**What you should do**
Could you set down the records below exactly as they are, with no pictures?

**Data for this task**

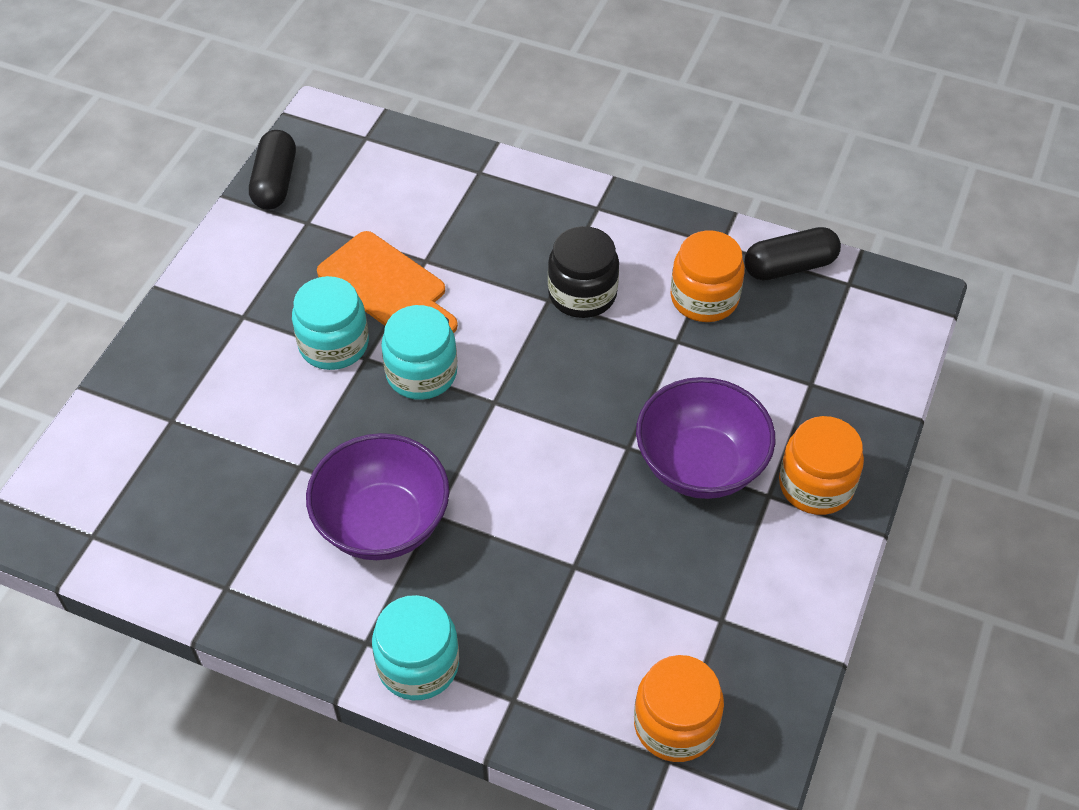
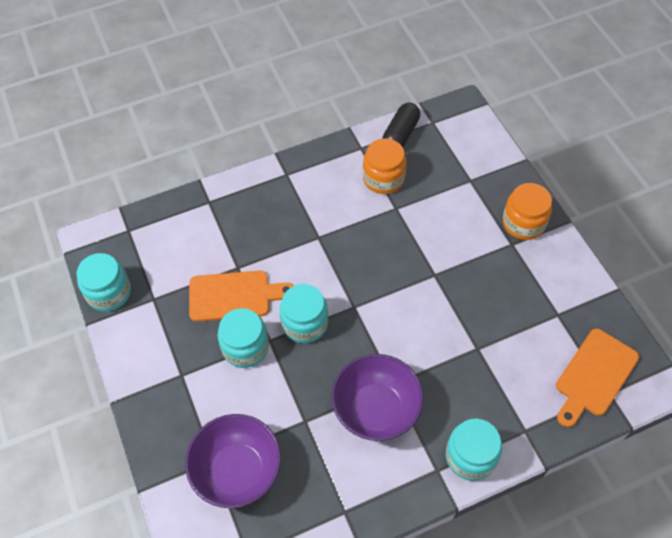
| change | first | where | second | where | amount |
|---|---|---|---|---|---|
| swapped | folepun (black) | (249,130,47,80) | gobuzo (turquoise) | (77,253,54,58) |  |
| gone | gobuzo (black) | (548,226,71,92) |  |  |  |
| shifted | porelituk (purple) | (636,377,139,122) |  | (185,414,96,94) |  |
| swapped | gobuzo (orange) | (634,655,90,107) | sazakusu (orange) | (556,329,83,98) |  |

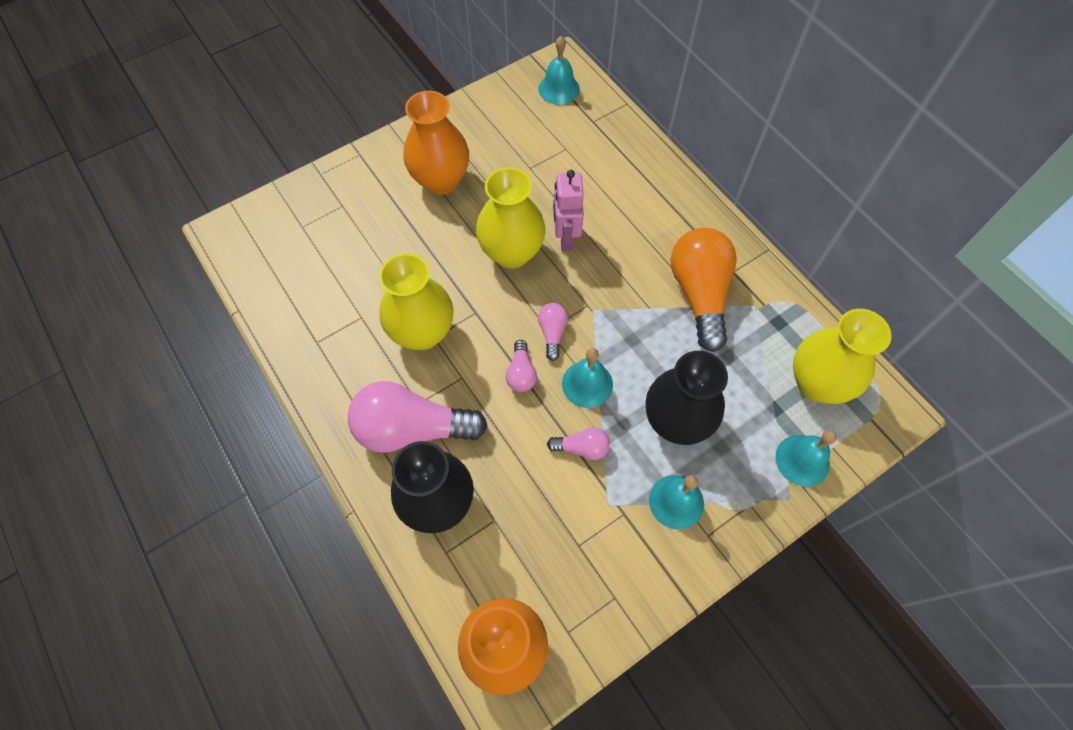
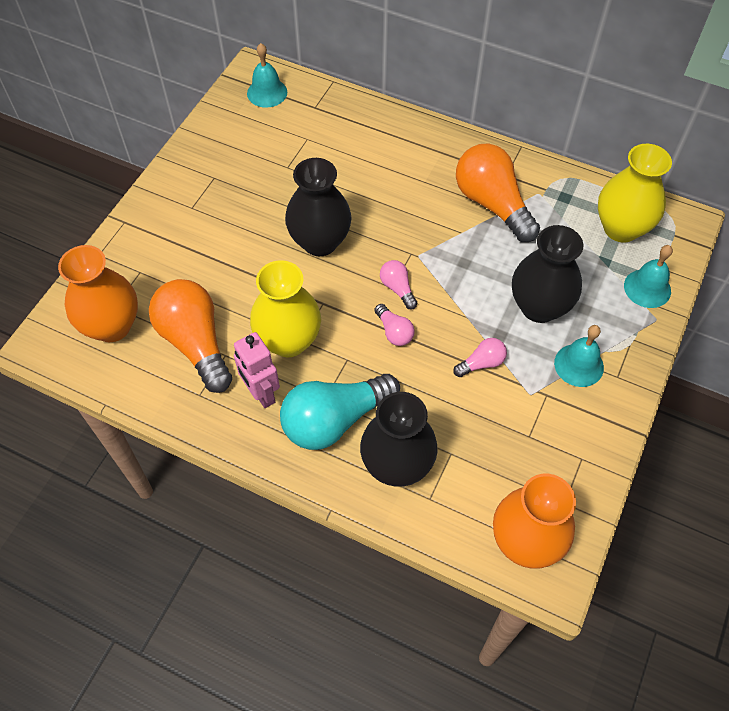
| change | first | where | second | where | amount |
|---|---|---|---|---|---|
| shifted |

**Answer below**
| change | first | where | second | where | amount |
|---|---|---|---|---|---|
| swapped | folepun (black) | (249,130,47,80) | gobuzo (turquoise) | (77,253,54,58) |  |
| gone | gobuzo (black) | (548,226,71,92) |  |  |  |
| shifted | porelituk (purple) | (636,377,139,122) |  | (185,414,96,94) |  |
| swapped | gobuzo (orange) | (634,655,90,107) | sazakusu (orange) | (556,329,83,98) |  |

| change | first | where | second | where | amount |
|---|---|---|---|---|---|
| shifted |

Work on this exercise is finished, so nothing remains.